_Given information_

Start of Block

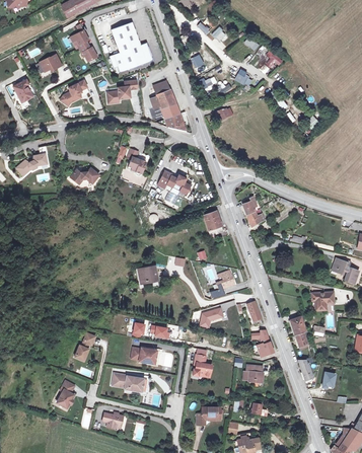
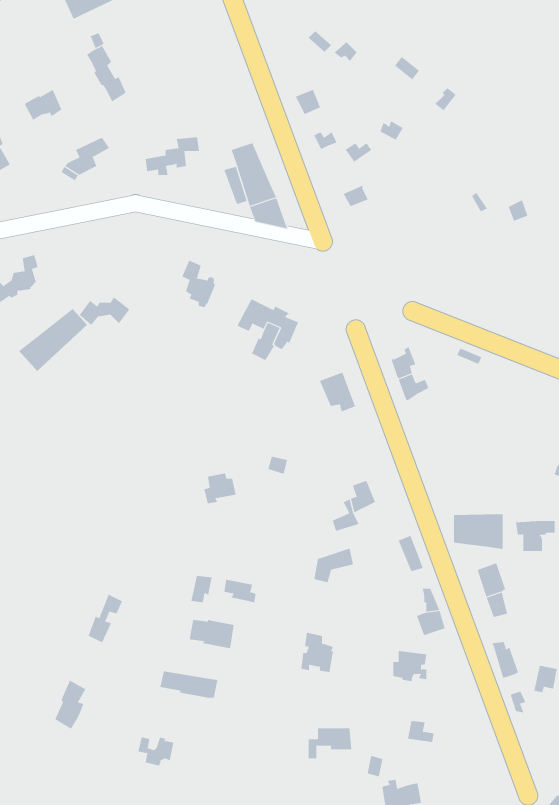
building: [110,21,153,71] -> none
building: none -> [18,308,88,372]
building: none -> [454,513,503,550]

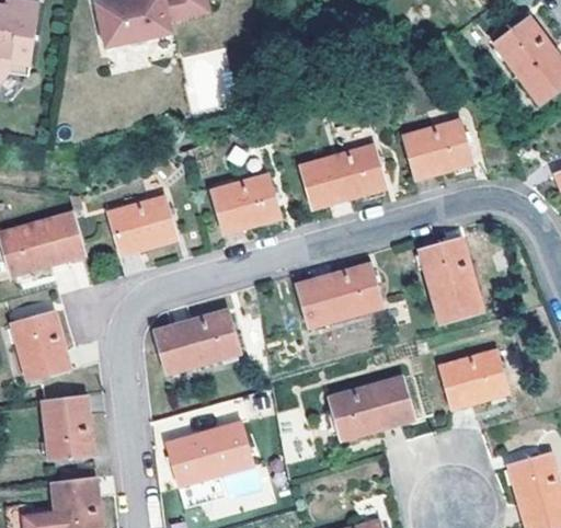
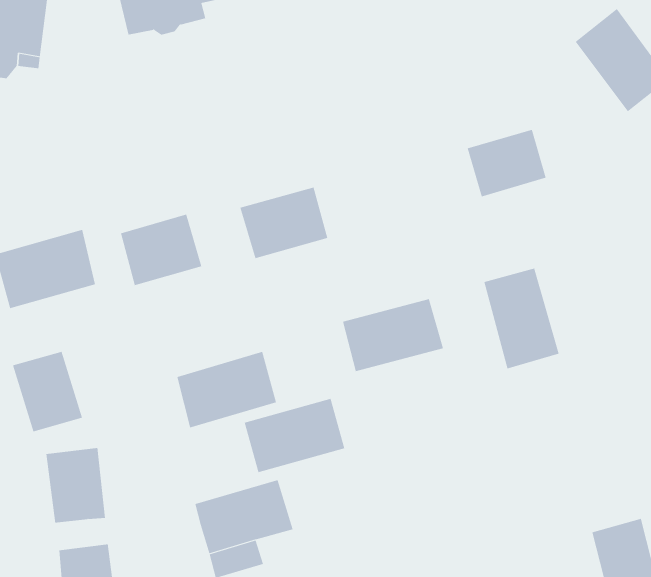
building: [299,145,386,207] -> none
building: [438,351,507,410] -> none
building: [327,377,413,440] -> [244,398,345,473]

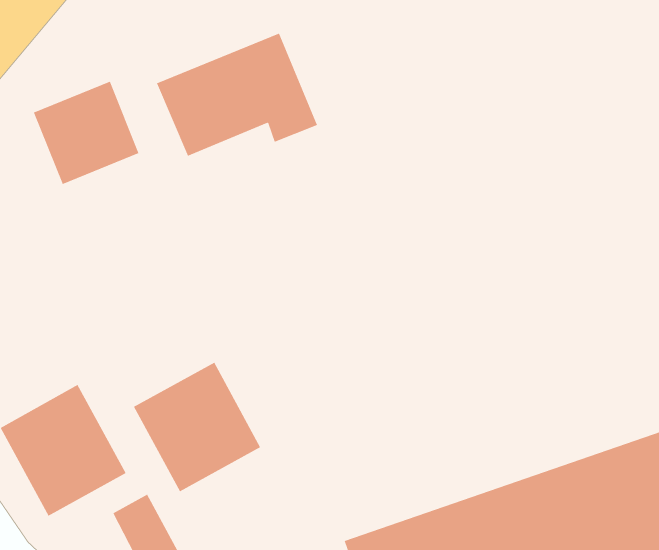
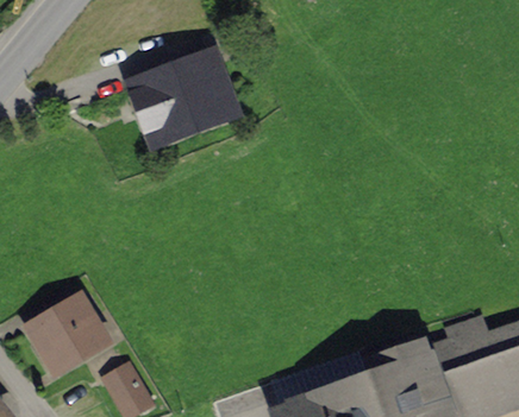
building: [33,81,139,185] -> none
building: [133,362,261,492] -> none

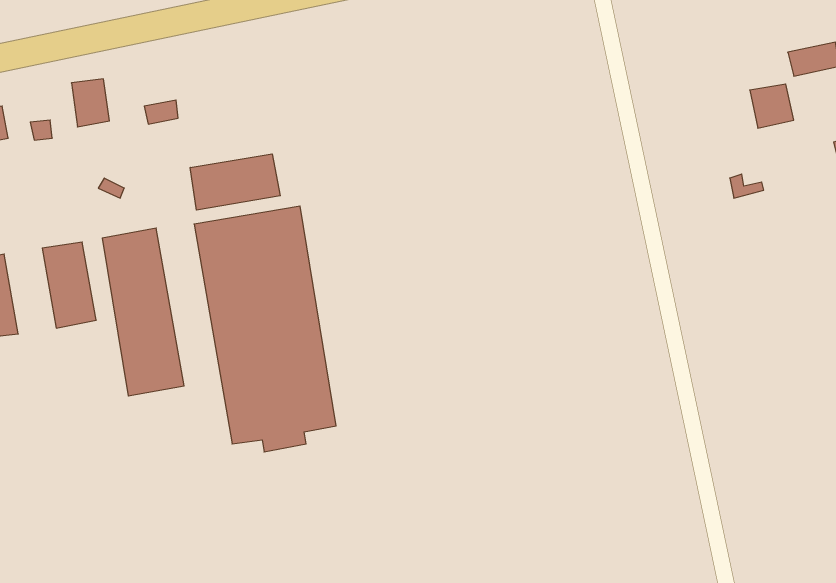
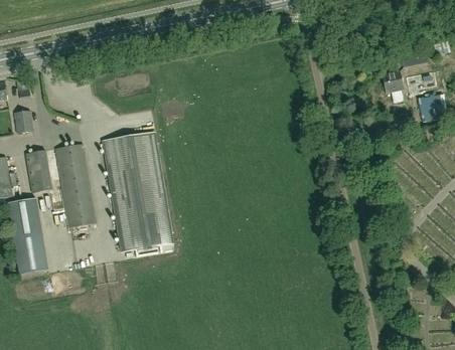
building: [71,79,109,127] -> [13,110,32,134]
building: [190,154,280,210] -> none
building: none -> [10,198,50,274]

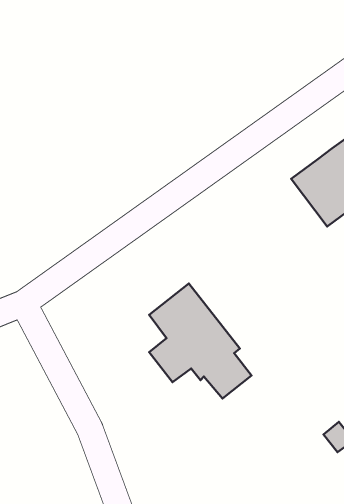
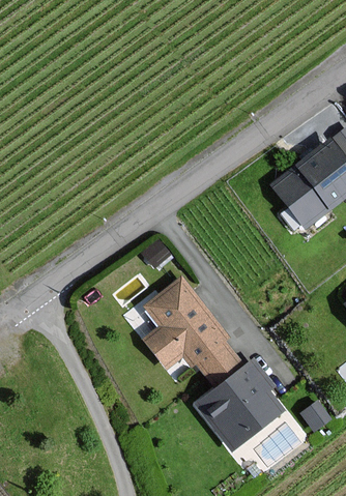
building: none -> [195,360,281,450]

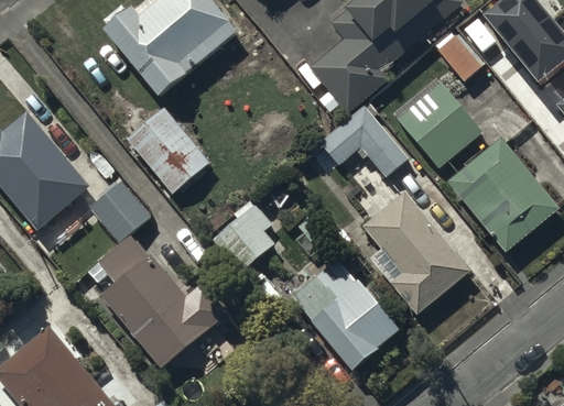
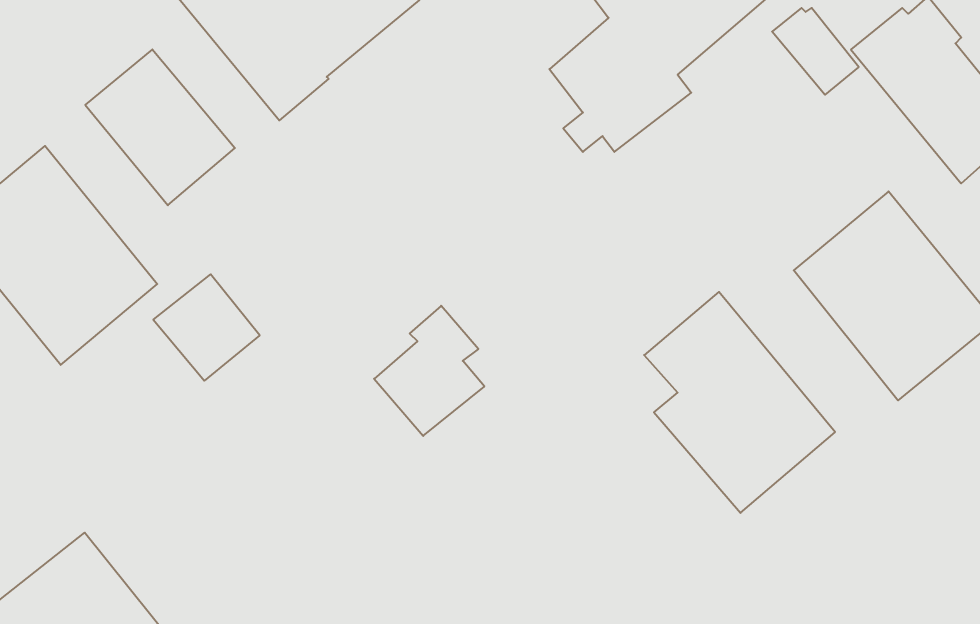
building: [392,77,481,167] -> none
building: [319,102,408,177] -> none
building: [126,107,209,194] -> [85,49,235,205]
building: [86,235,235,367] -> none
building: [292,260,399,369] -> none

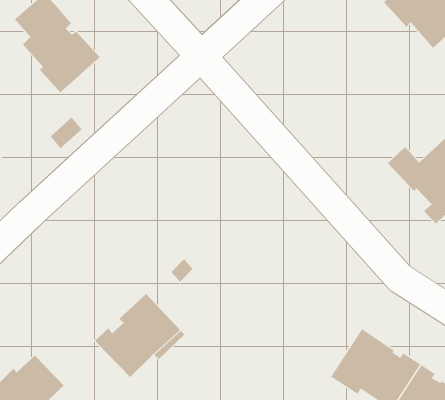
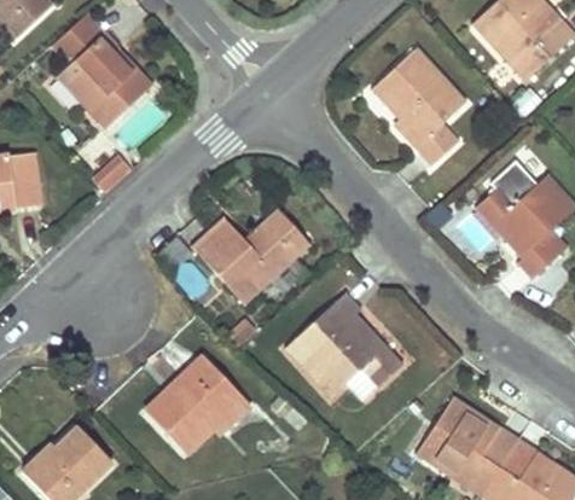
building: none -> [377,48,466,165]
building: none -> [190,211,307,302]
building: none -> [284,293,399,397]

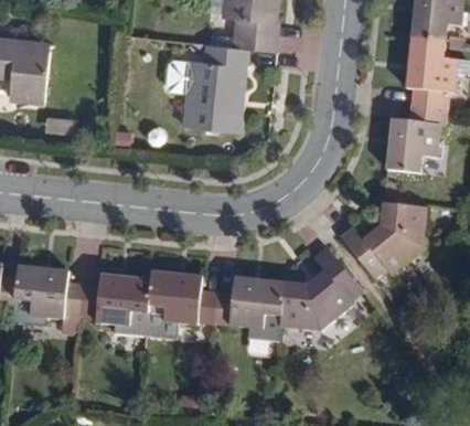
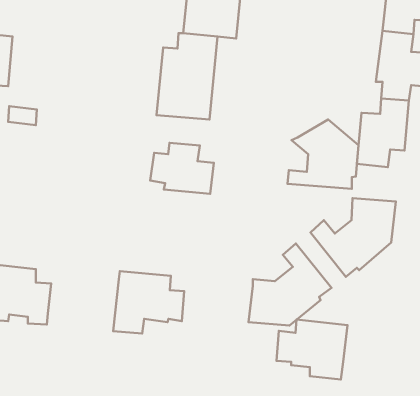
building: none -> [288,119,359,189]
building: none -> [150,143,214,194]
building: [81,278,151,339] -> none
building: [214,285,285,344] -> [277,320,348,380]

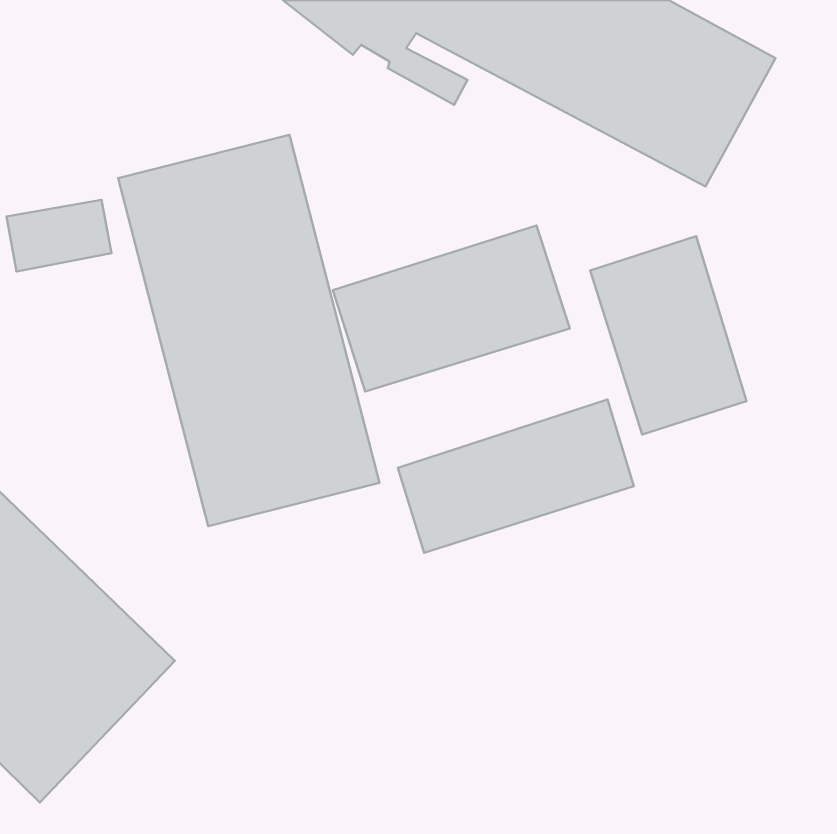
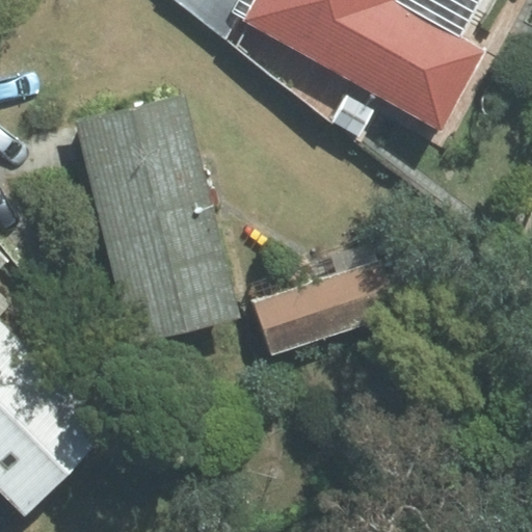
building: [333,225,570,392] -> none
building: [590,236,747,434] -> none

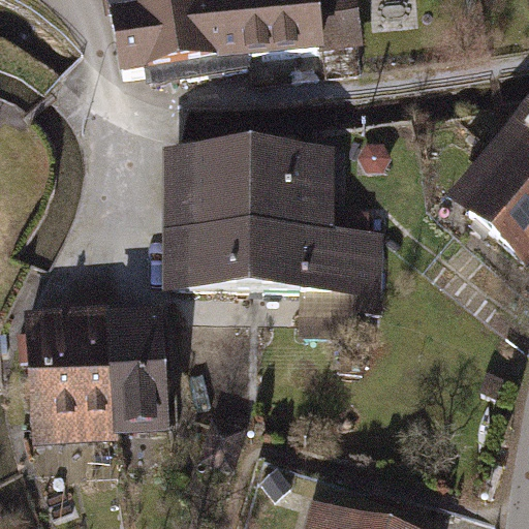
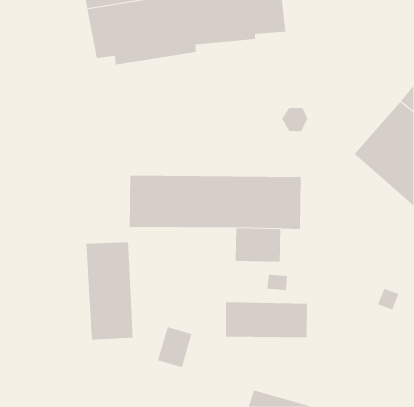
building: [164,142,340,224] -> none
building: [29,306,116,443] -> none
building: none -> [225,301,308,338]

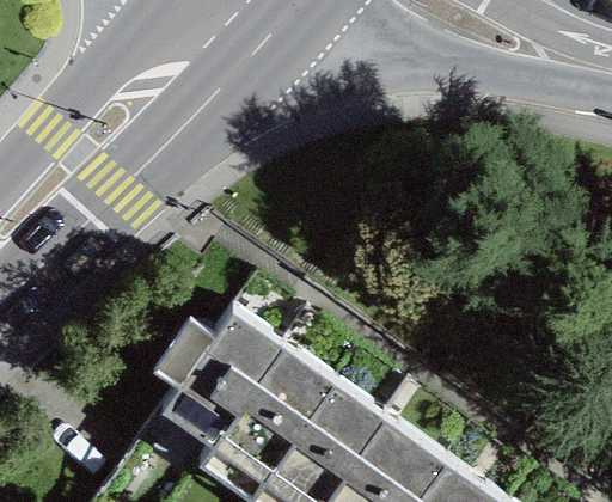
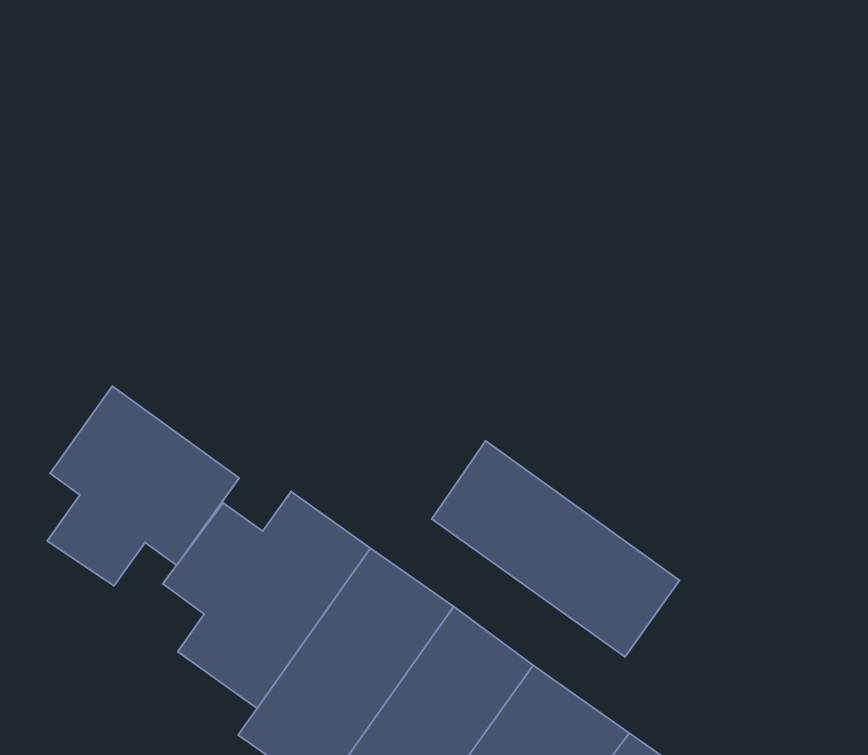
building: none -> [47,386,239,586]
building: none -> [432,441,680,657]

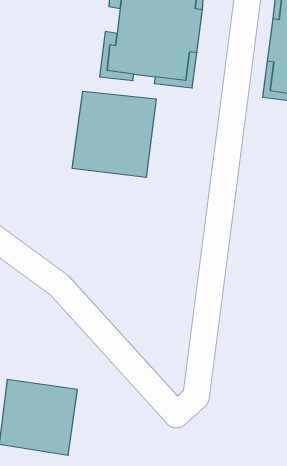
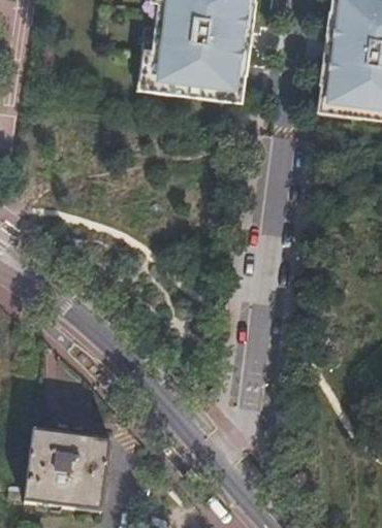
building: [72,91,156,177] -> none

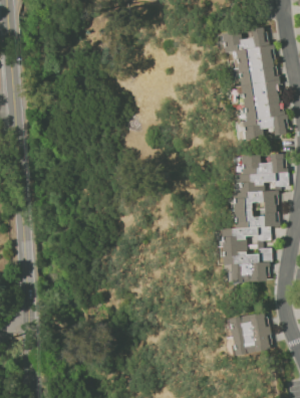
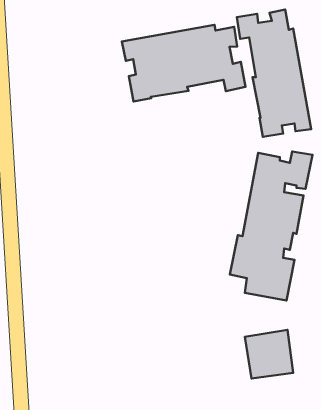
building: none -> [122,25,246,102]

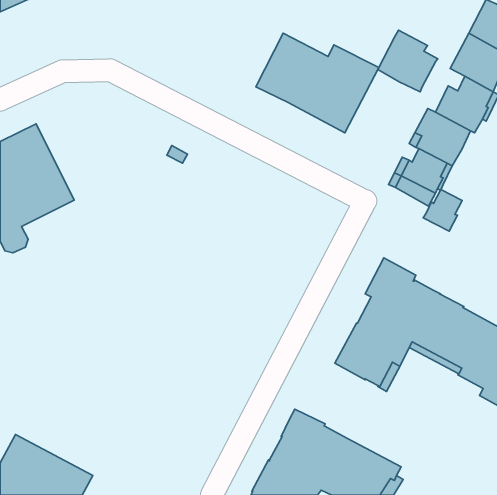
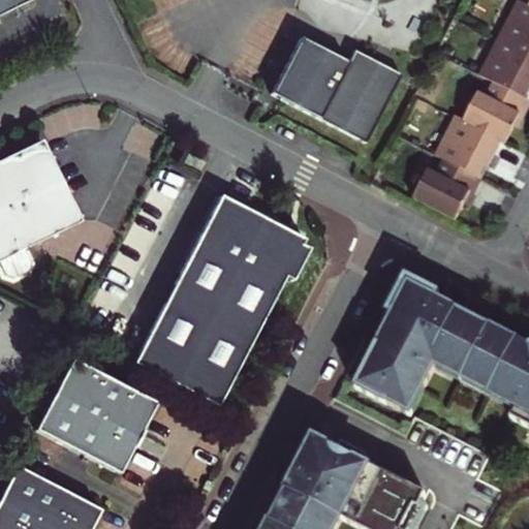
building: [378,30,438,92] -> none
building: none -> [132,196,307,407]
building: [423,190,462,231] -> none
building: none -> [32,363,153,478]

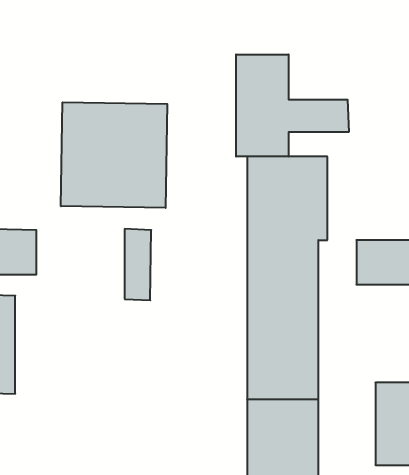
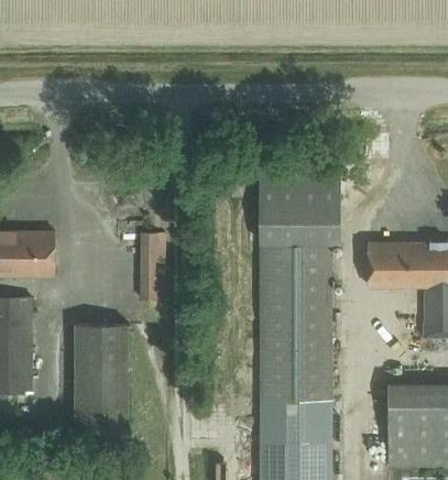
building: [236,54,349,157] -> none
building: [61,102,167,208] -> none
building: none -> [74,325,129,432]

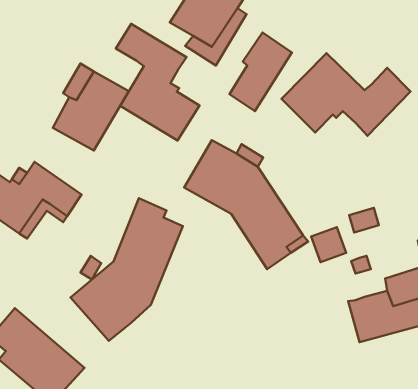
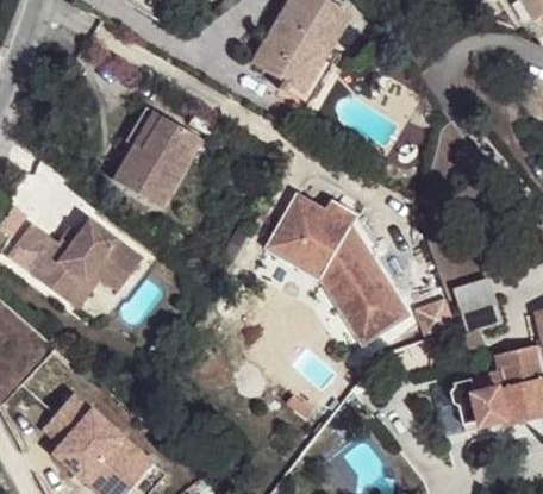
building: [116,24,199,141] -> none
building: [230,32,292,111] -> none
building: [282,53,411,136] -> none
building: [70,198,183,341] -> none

End of Block

Your reply must contain each entry exactly as written and no pictures.

building: [110,21,153,71] -> none
building: none -> [18,308,88,372]
building: none -> [454,513,503,550]

building: [299,145,386,207] -> none
building: [438,351,507,410] -> none
building: [327,377,413,440] -> [244,398,345,473]

building: [33,81,139,185] -> none
building: [133,362,261,492] -> none

building: [71,79,109,127] -> [13,110,32,134]
building: [190,154,280,210] -> none
building: none -> [10,198,50,274]

building: none -> [195,360,281,450]

building: [392,77,481,167] -> none
building: [319,102,408,177] -> none
building: [126,107,209,194] -> [85,49,235,205]
building: [86,235,235,367] -> none
building: [292,260,399,369] -> none

building: none -> [377,48,466,165]
building: none -> [190,211,307,302]
building: none -> [284,293,399,397]

building: none -> [288,119,359,189]
building: none -> [150,143,214,194]
building: [81,278,151,339] -> none
building: [214,285,285,344] -> [277,320,348,380]

building: [333,225,570,392] -> none
building: [590,236,747,434] -> none

building: [164,142,340,224] -> none
building: [29,306,116,443] -> none
building: none -> [225,301,308,338]

building: none -> [47,386,239,586]
building: none -> [432,441,680,657]

building: [72,91,156,177] -> none

building: none -> [122,25,246,102]

building: [378,30,438,92] -> none
building: none -> [132,196,307,407]
building: [423,190,462,231] -> none
building: none -> [32,363,153,478]

building: [236,54,349,157] -> none
building: [61,102,167,208] -> none
building: none -> [74,325,129,432]

building: [116,24,199,141] -> none
building: [230,32,292,111] -> none
building: [282,53,411,136] -> none
building: [70,198,183,341] -> none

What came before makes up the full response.